Your objective:
At the line containing "The cheese/white at", begin retyping, and stop after the last line of the data; add nothing.
- Opening Delimiter -
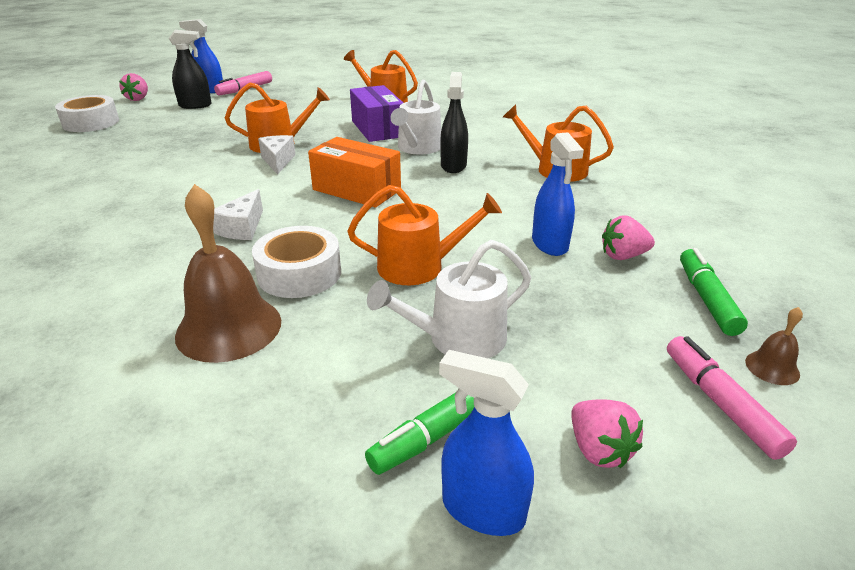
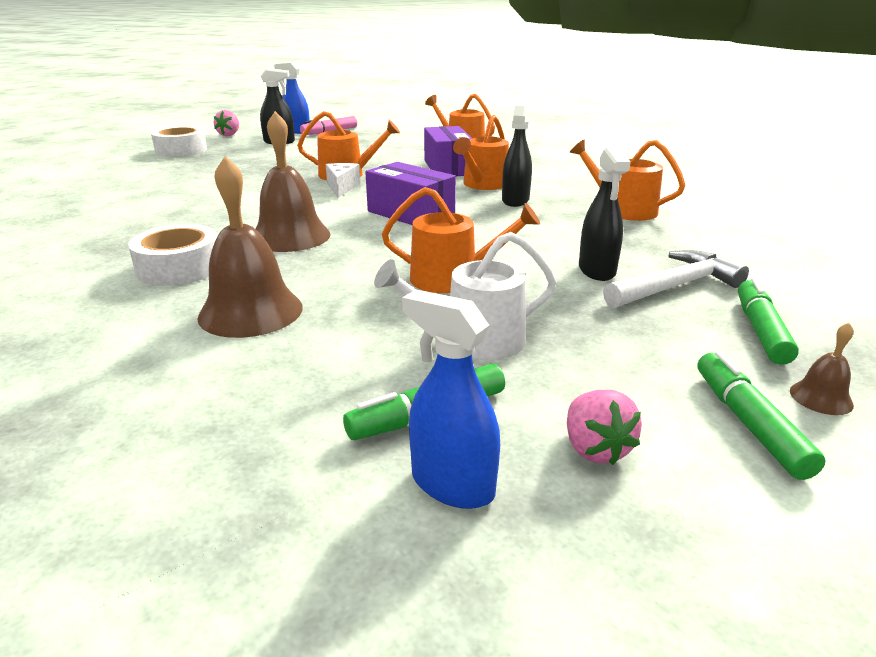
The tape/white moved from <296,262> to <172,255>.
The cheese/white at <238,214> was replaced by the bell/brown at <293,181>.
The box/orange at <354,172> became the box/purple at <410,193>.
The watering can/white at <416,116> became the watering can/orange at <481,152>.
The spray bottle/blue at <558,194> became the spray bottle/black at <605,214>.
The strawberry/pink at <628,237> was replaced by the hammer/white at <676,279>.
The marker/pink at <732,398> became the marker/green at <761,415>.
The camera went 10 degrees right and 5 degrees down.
- Closing Delimiter -
Solution for this task:
The cheese/white at <238,214> was replaced by the bell/brown at <293,181>.
The box/orange at <354,172> became the box/purple at <410,193>.
The watering can/white at <416,116> became the watering can/orange at <481,152>.
The spray bottle/blue at <558,194> became the spray bottle/black at <605,214>.
The strawberry/pink at <628,237> was replaced by the hammer/white at <676,279>.
The marker/pink at <732,398> became the marker/green at <761,415>.
The camera went 10 degrees right and 5 degrees down.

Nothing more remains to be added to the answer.